[Recorded data]:
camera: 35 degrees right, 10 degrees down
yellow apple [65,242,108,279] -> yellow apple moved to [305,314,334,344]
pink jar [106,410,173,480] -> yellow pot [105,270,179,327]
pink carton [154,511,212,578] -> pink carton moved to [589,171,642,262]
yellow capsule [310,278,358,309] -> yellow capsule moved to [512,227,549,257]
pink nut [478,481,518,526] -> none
...
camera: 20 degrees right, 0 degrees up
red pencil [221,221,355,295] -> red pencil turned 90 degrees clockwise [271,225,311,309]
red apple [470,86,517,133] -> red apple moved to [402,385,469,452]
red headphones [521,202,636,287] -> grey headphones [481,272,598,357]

[Aim of the task]: Give an exact copy of the lines above from the line with "camera: 35 degrees right, 10 degrees down" up to and including the line with "pink nut [478,481,518,526] -> none", and leave everything else out.

[Exercise answer]:
camera: 35 degrees right, 10 degrees down
yellow apple [65,242,108,279] -> yellow apple moved to [305,314,334,344]
pink jar [106,410,173,480] -> yellow pot [105,270,179,327]
pink carton [154,511,212,578] -> pink carton moved to [589,171,642,262]
yellow capsule [310,278,358,309] -> yellow capsule moved to [512,227,549,257]
pink nut [478,481,518,526] -> none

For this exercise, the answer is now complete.